**What you are asked to do**
Filter the lines below, keeping each one that holds "banana".

Segment Start: Dataset

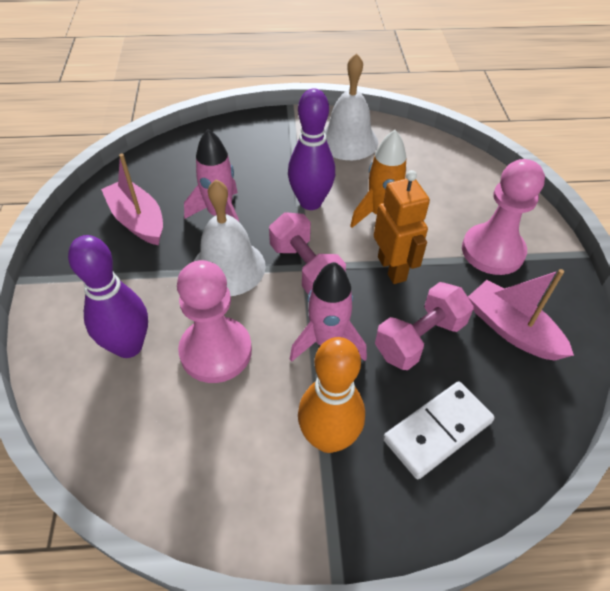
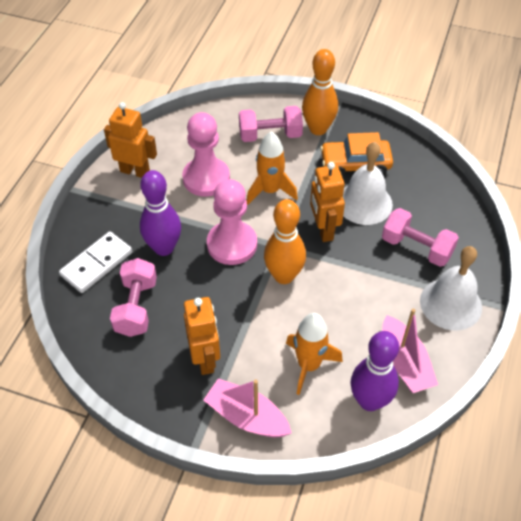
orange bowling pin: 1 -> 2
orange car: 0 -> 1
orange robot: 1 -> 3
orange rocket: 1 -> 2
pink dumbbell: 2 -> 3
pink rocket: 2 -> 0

Segment End: Dataset
Segment Start: Dataset

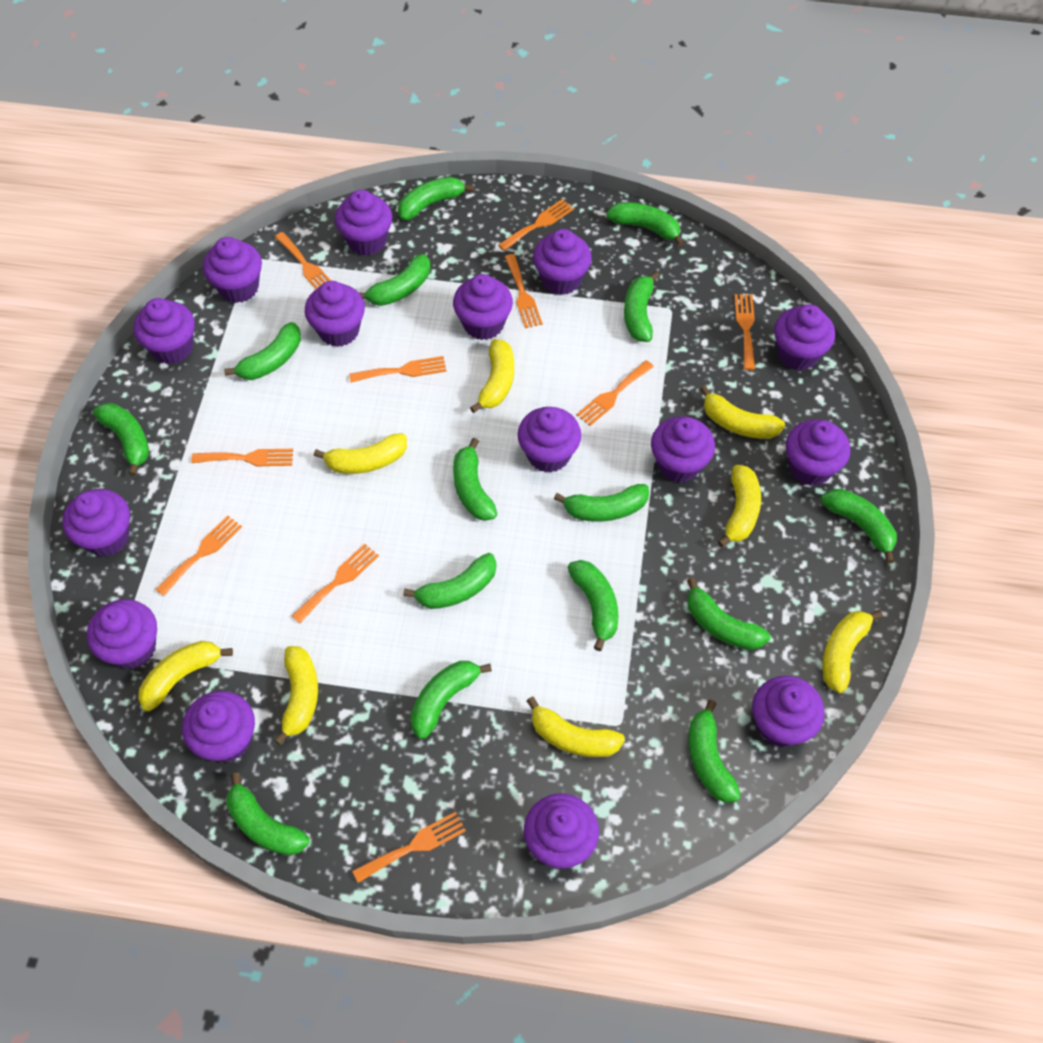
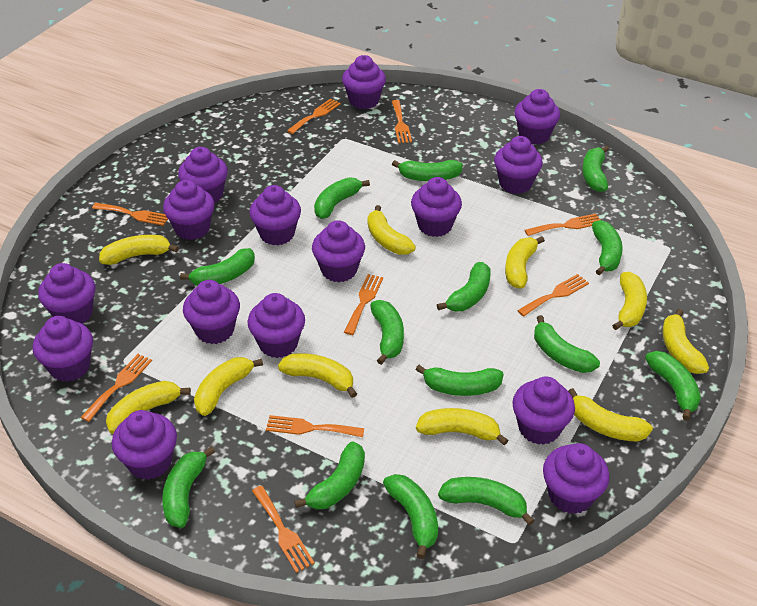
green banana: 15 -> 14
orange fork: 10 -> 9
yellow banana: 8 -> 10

Segment End: Dataset

**Exercise answer**
green banana: 15 -> 14
yellow banana: 8 -> 10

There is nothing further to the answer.